DIRECTIONS FOR THIS TASK: Write out exactly the lines below that run from the one containing "first_place: [455, 236]" through the one containing "old: turquoise bowl", both included, with no other lines.

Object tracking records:
^^^^
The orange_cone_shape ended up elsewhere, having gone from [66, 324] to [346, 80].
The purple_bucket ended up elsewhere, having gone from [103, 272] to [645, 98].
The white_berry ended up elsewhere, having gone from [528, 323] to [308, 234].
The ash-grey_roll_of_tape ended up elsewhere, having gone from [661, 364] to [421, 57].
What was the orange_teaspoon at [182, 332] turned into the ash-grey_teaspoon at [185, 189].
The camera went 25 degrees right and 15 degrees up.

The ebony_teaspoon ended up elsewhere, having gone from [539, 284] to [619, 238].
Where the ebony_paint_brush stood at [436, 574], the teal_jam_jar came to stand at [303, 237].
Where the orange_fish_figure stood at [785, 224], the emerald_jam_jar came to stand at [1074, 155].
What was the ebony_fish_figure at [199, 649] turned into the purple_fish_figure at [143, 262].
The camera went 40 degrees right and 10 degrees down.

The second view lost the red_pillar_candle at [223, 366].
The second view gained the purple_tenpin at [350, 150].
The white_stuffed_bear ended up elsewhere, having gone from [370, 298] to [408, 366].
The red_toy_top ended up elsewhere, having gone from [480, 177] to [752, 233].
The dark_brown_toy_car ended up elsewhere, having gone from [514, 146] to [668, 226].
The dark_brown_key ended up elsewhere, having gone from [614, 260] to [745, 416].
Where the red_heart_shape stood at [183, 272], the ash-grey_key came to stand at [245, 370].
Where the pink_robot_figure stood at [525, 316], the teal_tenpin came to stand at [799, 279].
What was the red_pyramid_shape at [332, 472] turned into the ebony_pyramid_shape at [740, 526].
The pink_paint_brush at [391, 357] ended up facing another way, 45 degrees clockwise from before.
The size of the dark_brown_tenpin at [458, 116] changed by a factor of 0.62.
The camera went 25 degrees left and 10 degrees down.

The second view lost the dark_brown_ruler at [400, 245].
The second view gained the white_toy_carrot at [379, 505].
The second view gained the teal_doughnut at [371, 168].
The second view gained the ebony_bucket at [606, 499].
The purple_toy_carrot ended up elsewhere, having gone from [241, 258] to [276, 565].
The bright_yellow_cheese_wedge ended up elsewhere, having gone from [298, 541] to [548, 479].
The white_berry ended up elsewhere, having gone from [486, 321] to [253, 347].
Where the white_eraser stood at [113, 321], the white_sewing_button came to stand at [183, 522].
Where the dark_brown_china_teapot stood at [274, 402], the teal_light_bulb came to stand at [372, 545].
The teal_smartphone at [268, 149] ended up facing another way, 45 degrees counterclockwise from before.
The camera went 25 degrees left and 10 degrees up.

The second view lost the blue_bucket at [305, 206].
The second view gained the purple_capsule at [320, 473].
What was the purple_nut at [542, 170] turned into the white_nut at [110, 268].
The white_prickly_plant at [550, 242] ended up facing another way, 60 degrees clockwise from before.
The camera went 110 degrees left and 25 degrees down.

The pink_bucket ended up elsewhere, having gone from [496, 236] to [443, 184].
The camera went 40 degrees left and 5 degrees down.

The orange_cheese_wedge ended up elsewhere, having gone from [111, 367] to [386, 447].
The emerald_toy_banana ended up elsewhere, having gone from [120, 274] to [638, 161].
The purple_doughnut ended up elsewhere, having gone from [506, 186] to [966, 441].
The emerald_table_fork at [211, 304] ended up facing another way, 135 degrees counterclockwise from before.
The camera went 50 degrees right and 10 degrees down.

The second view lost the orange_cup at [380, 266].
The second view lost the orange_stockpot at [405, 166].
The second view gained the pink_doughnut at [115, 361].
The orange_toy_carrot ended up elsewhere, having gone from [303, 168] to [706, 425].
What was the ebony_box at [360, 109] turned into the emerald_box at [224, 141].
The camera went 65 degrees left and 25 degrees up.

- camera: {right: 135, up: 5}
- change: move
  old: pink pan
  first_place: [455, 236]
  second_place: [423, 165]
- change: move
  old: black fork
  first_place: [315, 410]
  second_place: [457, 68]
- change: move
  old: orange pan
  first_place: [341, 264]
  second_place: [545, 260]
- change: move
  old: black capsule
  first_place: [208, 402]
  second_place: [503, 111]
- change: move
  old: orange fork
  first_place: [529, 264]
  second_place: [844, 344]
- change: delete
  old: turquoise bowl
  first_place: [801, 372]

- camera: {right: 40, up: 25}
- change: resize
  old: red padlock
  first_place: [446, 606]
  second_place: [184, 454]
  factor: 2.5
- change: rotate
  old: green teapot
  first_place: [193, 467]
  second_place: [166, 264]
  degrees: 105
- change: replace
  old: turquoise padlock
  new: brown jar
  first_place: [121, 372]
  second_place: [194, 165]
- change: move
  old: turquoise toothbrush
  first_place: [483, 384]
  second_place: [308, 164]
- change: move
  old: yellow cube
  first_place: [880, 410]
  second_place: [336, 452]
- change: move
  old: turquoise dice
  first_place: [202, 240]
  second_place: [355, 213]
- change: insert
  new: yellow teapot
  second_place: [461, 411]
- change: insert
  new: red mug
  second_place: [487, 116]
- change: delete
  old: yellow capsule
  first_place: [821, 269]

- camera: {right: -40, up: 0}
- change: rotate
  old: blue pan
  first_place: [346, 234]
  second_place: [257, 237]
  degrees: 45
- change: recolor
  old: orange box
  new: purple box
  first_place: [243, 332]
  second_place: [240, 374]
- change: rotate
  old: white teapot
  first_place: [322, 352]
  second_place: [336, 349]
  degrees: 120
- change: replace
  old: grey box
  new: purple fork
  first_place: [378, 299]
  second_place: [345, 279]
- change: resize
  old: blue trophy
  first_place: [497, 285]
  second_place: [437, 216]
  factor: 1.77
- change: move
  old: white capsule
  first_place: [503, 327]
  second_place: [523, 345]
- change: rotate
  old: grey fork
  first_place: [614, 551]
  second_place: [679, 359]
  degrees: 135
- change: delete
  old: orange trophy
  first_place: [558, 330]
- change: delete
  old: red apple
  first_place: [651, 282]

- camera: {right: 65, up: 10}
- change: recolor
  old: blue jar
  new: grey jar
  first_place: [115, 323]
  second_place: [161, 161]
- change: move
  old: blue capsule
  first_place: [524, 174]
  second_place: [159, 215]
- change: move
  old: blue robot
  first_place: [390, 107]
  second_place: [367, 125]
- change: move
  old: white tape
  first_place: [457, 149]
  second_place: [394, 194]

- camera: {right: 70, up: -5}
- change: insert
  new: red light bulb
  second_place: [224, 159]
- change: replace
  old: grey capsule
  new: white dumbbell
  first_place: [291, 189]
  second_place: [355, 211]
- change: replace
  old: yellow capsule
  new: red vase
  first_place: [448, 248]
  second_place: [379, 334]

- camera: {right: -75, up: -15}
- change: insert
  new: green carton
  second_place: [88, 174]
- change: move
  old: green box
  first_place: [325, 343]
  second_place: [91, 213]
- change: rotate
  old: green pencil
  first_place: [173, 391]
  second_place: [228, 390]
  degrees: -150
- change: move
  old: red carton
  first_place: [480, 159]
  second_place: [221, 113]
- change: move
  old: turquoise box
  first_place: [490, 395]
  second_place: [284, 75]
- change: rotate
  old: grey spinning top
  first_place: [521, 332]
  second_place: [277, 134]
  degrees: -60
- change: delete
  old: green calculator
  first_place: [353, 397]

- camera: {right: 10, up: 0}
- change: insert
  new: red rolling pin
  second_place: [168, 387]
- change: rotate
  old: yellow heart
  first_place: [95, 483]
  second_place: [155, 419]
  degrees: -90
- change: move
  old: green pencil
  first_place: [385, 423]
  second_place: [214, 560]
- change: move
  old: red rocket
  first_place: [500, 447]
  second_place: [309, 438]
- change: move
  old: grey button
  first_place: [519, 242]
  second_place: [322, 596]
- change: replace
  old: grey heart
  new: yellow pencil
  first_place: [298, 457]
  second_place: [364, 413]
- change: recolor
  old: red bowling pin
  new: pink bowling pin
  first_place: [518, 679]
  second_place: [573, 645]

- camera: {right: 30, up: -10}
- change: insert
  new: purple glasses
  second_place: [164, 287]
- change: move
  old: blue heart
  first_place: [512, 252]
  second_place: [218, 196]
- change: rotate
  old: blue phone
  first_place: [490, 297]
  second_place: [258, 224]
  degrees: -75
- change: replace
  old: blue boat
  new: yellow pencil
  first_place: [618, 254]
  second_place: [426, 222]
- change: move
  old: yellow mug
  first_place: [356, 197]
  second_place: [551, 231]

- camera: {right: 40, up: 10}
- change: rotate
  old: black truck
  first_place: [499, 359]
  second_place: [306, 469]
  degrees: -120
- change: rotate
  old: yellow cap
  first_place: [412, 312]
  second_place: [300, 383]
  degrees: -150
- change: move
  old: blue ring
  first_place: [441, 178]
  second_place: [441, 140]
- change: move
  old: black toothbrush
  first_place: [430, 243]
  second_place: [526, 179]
^^^^
RESPONSE BOX:
  first_place: [455, 236]
  second_place: [423, 165]
- change: move
  old: black fork
  first_place: [315, 410]
  second_place: [457, 68]
- change: move
  old: orange pan
  first_place: [341, 264]
  second_place: [545, 260]
- change: move
  old: black capsule
  first_place: [208, 402]
  second_place: [503, 111]
- change: move
  old: orange fork
  first_place: [529, 264]
  second_place: [844, 344]
- change: delete
  old: turquoise bowl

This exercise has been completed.